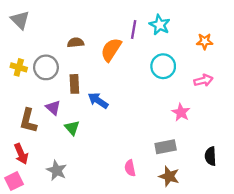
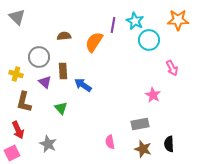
orange star: (205, 41) -> (178, 20), moved, size x1.5
cyan circle: (163, 66) -> (149, 40), moved
yellow cross: (19, 67) -> (16, 74), moved
pink arrow: (203, 80) -> (172, 68), turned 77
purple triangle: (53, 108) -> (45, 82), moved
black semicircle: (211, 156) -> (169, 144), moved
* * * *
_TASK ITEM_.
Could every line above be set down exactly, with the pictures omitted?

_WRITTEN SOLUTION_.
orange star: (205, 41) -> (178, 20), moved, size x1.5
cyan circle: (163, 66) -> (149, 40), moved
yellow cross: (19, 67) -> (16, 74), moved
pink arrow: (203, 80) -> (172, 68), turned 77
purple triangle: (53, 108) -> (45, 82), moved
black semicircle: (211, 156) -> (169, 144), moved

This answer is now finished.